Collect all lines containing the word "stained" from the data.

[Records from a data source]
+ + +
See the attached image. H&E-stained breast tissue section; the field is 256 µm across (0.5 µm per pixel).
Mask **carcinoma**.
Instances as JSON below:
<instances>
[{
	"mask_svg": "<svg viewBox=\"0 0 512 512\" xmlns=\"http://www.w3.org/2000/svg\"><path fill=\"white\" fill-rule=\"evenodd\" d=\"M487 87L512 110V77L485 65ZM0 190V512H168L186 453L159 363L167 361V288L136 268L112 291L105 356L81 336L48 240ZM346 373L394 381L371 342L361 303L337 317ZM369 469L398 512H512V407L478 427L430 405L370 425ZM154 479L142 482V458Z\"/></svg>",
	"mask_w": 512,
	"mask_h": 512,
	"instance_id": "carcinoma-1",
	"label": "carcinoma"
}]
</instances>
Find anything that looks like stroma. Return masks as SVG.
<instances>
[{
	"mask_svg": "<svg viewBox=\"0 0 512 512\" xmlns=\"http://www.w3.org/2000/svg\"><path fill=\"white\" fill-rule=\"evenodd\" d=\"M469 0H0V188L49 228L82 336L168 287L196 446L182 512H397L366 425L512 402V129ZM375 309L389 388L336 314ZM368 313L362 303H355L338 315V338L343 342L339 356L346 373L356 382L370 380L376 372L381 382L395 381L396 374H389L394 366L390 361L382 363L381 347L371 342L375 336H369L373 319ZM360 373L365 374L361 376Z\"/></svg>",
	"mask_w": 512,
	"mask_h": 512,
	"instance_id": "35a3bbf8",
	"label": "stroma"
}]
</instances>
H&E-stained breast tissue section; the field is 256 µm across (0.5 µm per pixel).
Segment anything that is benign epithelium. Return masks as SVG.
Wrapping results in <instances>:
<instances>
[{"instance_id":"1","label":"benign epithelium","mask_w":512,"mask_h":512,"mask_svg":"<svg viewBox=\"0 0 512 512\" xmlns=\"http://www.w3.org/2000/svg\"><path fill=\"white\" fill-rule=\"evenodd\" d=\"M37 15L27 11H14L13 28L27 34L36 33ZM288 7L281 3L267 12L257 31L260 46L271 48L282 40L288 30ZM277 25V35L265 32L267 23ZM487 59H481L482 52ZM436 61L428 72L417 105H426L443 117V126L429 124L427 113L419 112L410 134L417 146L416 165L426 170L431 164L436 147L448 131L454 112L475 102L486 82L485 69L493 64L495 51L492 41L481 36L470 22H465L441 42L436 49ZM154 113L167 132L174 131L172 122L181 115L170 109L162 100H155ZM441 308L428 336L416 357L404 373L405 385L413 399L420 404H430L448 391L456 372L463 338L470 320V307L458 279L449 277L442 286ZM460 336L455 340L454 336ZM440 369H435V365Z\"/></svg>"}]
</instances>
+ + +
**Task output**
See the attached image. H&E-stained breast tissue section; the field is 256 µm across (0.5 µm per pixel).
H&E-stained breast tissue section; the field is 256 µm across (0.5 µm per pixel).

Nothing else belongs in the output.